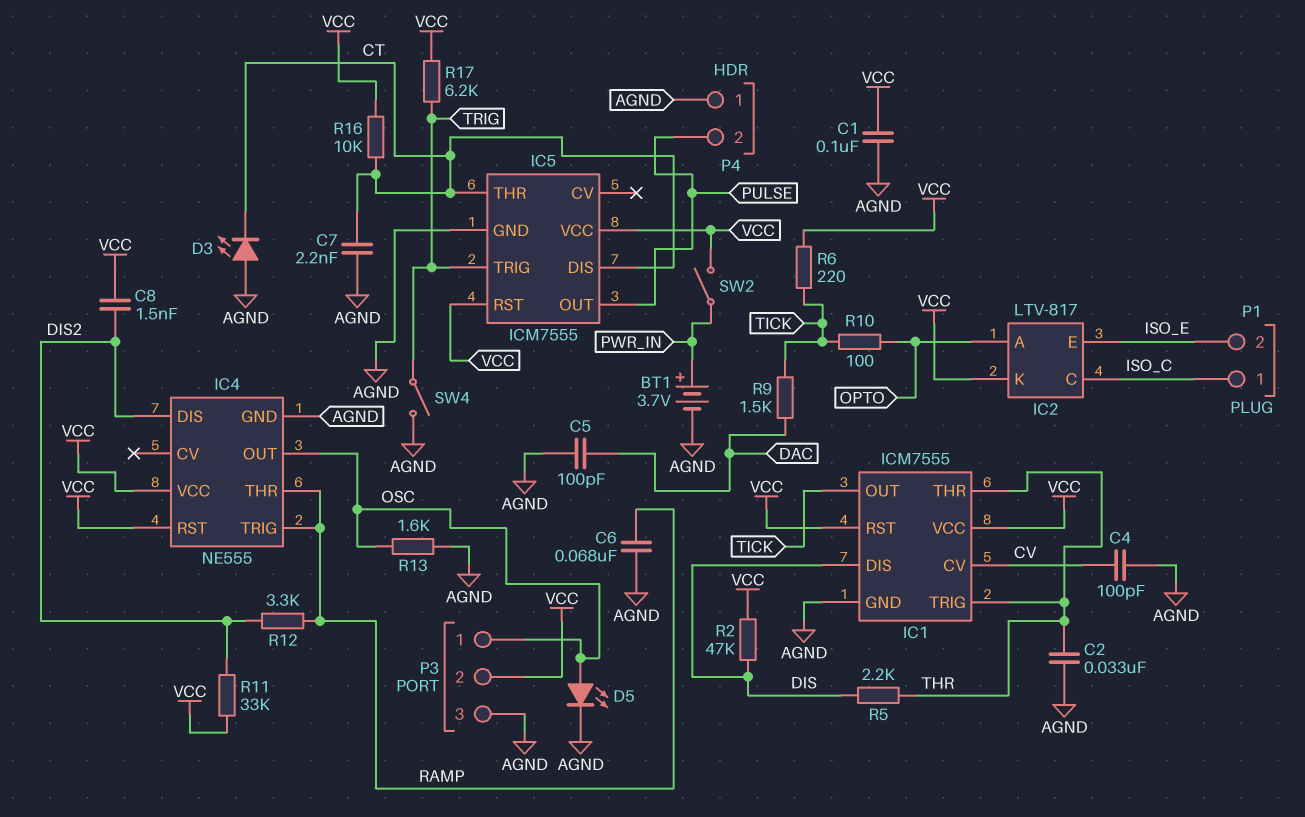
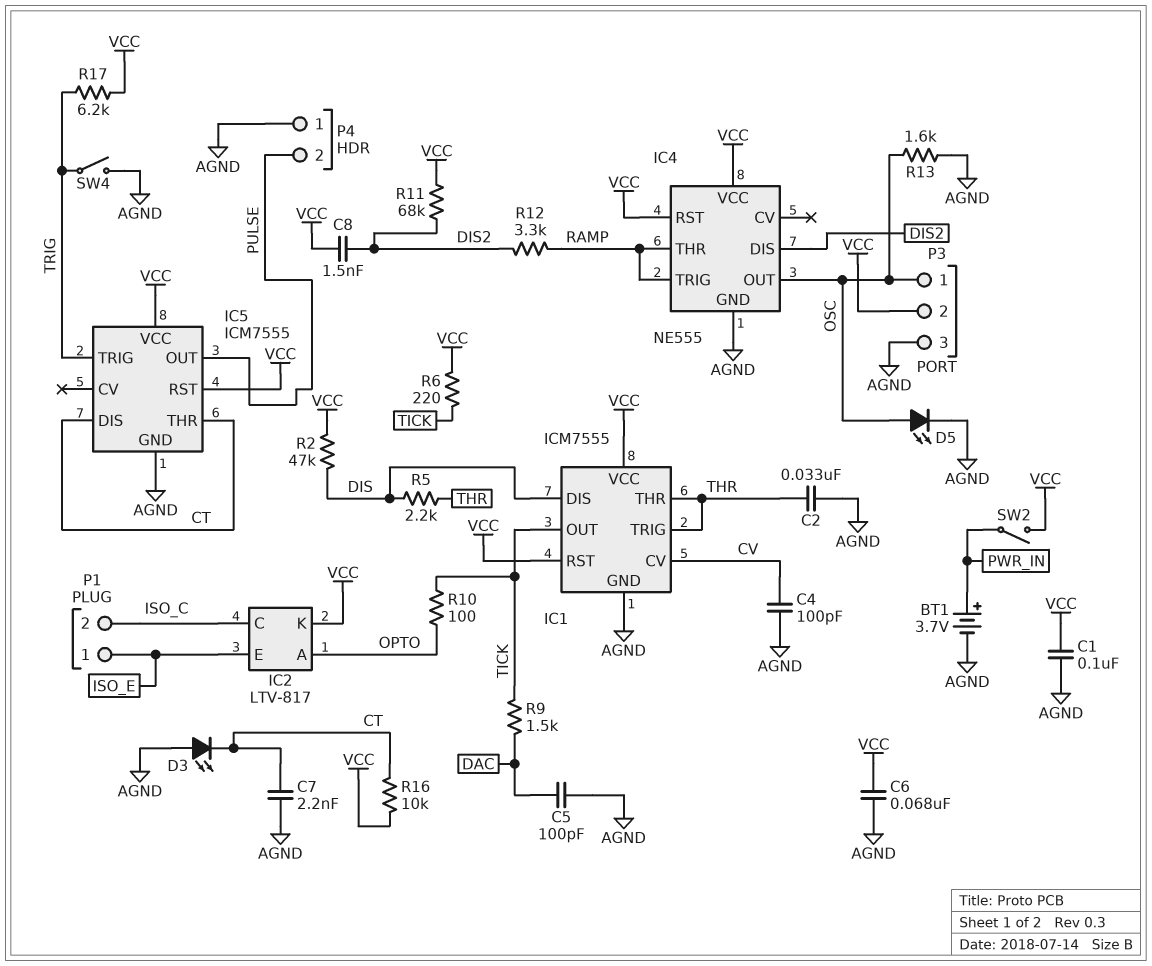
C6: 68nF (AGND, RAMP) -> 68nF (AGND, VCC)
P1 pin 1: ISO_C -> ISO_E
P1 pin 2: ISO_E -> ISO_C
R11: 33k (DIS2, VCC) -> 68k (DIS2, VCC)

---

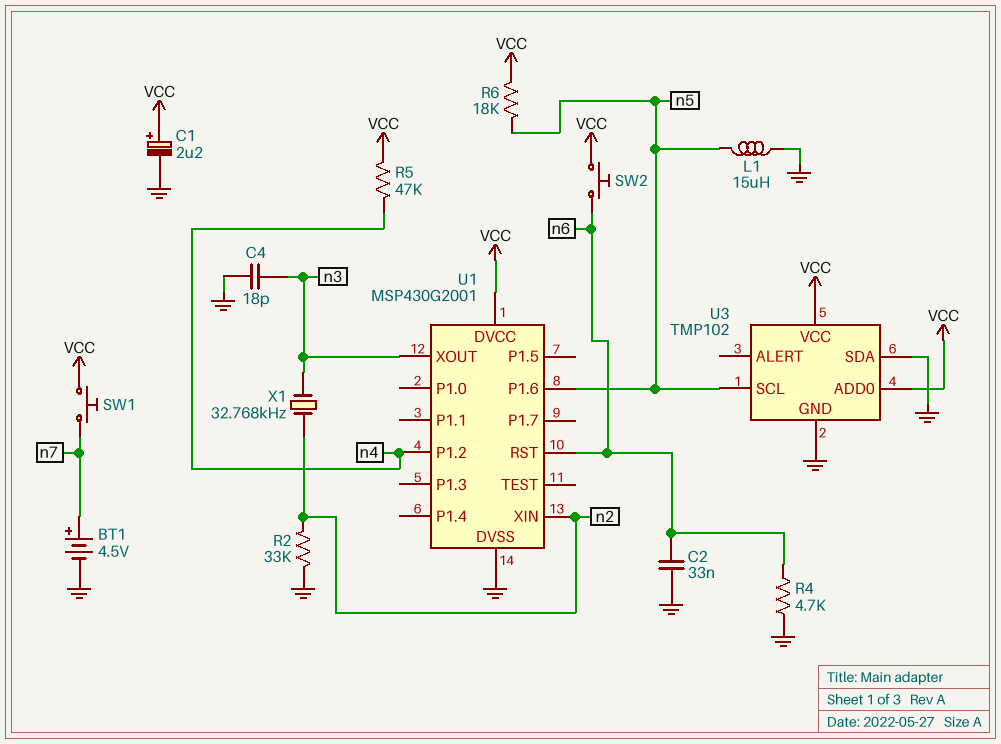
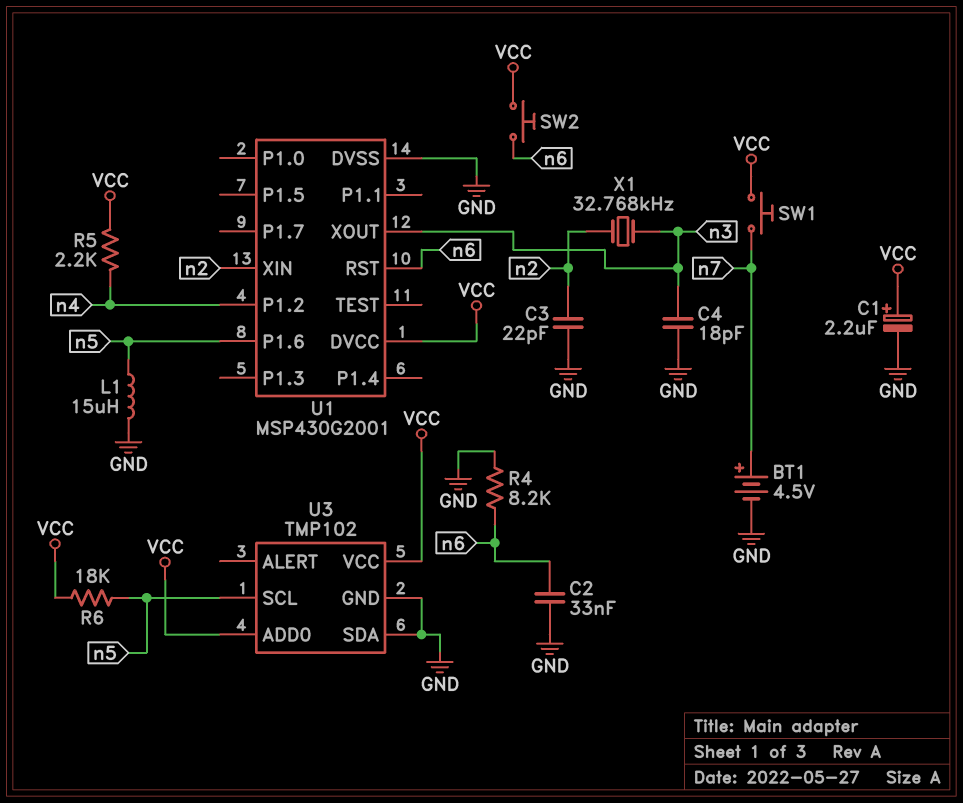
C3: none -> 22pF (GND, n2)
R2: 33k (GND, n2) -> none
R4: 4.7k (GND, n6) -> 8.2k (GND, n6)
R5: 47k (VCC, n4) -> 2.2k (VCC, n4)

# WORK REQUEST
Output the lines of the records above exactly as they appear, from the line containing "C6: 68nF (AGND, RAMP) -> 68nF (AGND, VCC)" through the line containing "R11: 33k (DIS2, VCC) -> 68k (DIS2, VCC)".

# WORKED SOLUTION
C6: 68nF (AGND, RAMP) -> 68nF (AGND, VCC)
P1 pin 1: ISO_C -> ISO_E
P1 pin 2: ISO_E -> ISO_C
R11: 33k (DIS2, VCC) -> 68k (DIS2, VCC)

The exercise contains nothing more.